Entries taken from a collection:

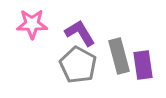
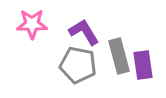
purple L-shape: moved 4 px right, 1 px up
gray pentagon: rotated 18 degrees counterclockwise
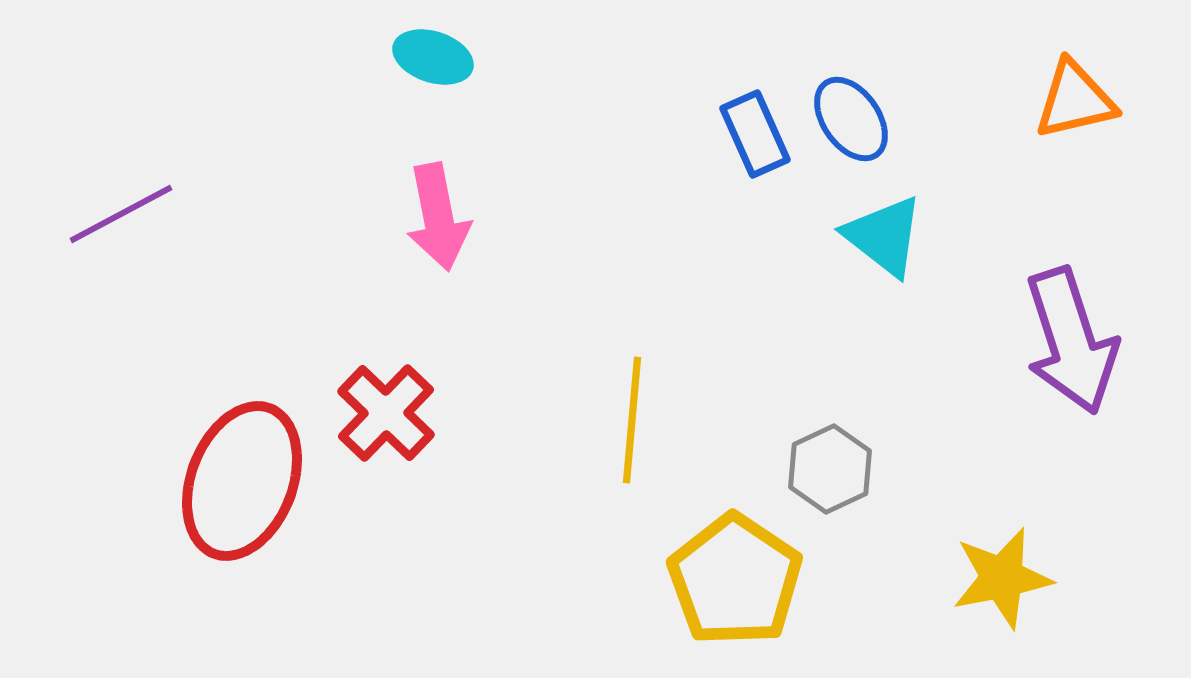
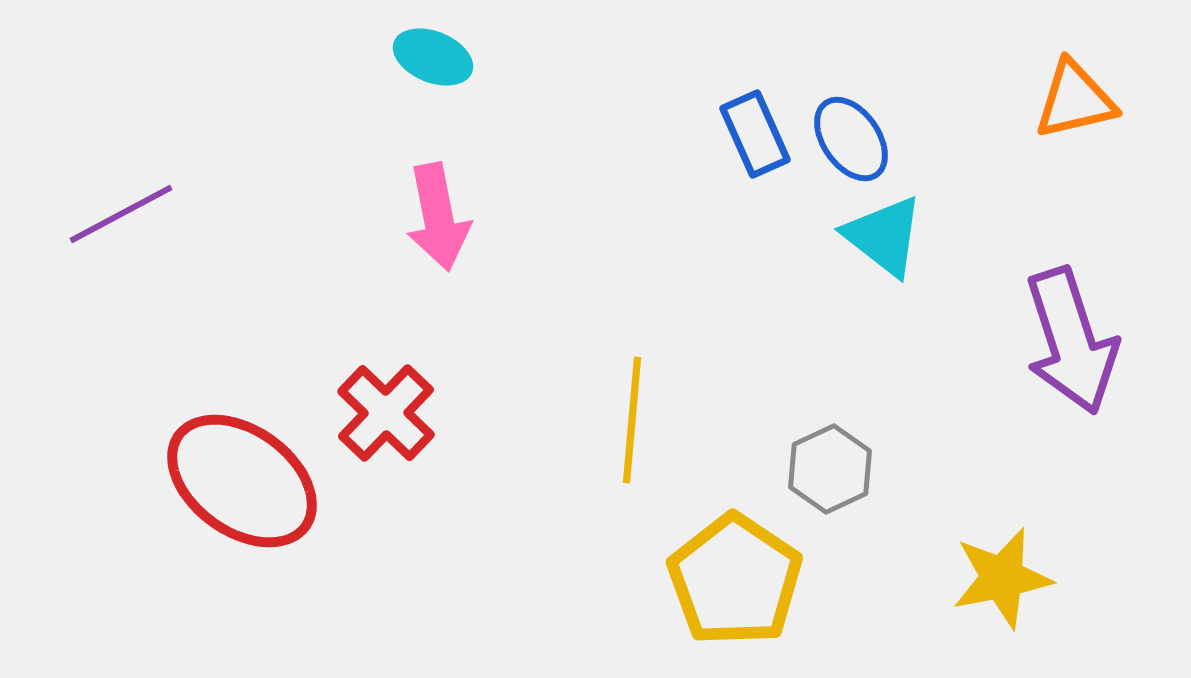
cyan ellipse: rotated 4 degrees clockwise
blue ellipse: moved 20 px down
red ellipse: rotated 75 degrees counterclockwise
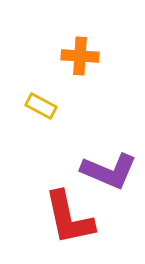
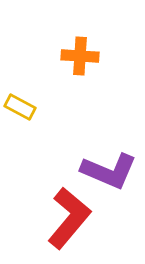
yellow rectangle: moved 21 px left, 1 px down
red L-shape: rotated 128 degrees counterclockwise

- _TASK REQUIREMENTS_
Lines above that include the string "degrees" need to be copied.

- _TASK ANSWER_
gray pentagon: rotated 18 degrees counterclockwise
cyan ellipse: rotated 4 degrees clockwise
red ellipse: rotated 75 degrees counterclockwise
red L-shape: rotated 128 degrees counterclockwise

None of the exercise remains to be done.